----- AVAILABLE DATA -----

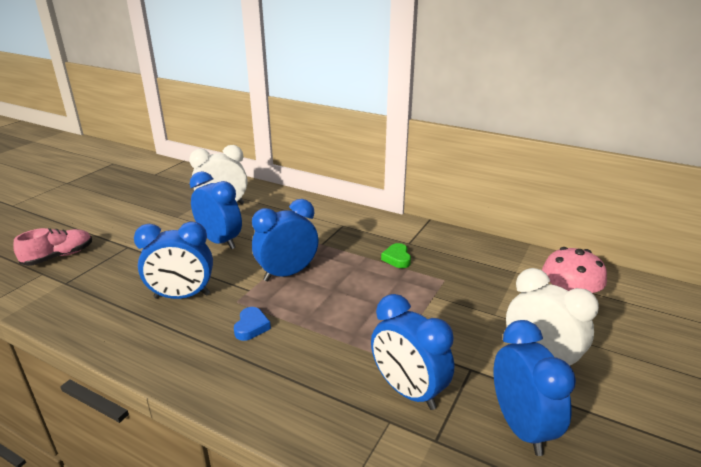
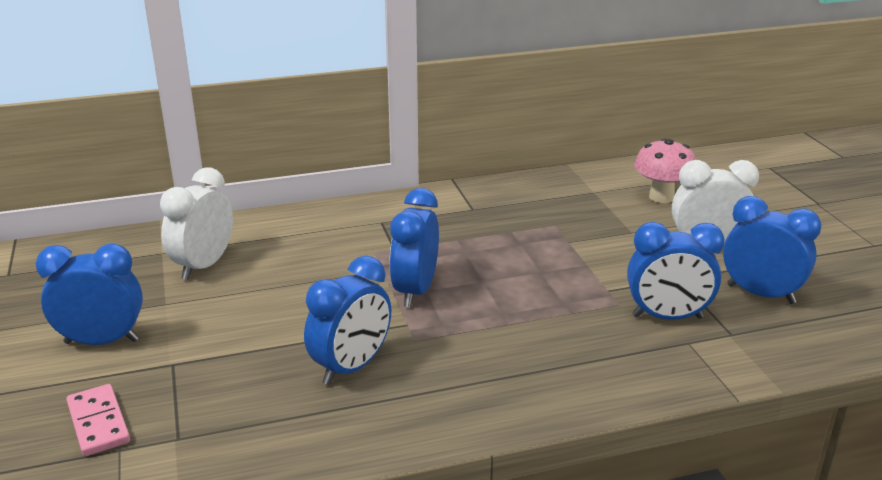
camera: 45 degrees left, 0 degrees up
pink shoe [13,228,92,266] -> pink domino [66,384,130,456]
blue clock [190,171,242,249] -> blue clock moved to [35,243,143,345]
blue heart [234,307,271,341] -> none
green heart [381,243,411,268] -> none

-----

WRITTEN TASK: Return the listing above in an exact copy that leaves out the images.

SOLUTION BELOW:
camera: 45 degrees left, 0 degrees up
pink shoe [13,228,92,266] -> pink domino [66,384,130,456]
blue clock [190,171,242,249] -> blue clock moved to [35,243,143,345]
blue heart [234,307,271,341] -> none
green heart [381,243,411,268] -> none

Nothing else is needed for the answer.